___ Input data ___

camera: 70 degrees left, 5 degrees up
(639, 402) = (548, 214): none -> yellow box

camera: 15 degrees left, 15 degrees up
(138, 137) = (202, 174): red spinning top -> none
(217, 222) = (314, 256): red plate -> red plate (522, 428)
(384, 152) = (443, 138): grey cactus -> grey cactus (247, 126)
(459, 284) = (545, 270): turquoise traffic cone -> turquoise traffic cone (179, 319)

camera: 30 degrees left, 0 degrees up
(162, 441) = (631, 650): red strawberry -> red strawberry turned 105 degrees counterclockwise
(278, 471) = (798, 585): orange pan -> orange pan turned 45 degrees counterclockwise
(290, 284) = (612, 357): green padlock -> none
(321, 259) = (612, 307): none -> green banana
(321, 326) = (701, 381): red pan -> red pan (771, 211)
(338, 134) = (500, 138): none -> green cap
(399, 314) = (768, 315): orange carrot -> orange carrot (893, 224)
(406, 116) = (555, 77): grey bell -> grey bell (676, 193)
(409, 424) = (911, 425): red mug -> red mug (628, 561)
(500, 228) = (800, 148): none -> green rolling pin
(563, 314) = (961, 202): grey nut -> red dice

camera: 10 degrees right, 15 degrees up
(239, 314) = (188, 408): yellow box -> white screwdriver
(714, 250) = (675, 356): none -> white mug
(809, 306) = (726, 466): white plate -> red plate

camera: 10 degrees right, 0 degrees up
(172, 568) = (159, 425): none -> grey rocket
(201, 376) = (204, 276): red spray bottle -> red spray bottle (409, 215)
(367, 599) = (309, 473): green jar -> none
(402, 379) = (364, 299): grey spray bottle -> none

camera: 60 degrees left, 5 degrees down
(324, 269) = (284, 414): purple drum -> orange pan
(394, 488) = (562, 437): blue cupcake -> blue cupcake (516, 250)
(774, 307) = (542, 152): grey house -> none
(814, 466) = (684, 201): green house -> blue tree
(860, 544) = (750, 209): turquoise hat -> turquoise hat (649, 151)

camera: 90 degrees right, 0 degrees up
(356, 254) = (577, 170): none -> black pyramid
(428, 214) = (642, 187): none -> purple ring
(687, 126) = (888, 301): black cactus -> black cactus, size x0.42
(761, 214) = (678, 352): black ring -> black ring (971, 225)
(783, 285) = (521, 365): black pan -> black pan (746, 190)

___

Everything from the first line of the records above to the line containing "(384, 152) = (443, 138): grey", inclusive, should be repeated exactly; leave out the rest.

■ Written answer:
camera: 70 degrees left, 5 degrees up
(639, 402) = (548, 214): none -> yellow box

camera: 15 degrees left, 15 degrees up
(138, 137) = (202, 174): red spinning top -> none
(217, 222) = (314, 256): red plate -> red plate (522, 428)
(384, 152) = (443, 138): grey cactus -> grey cactus (247, 126)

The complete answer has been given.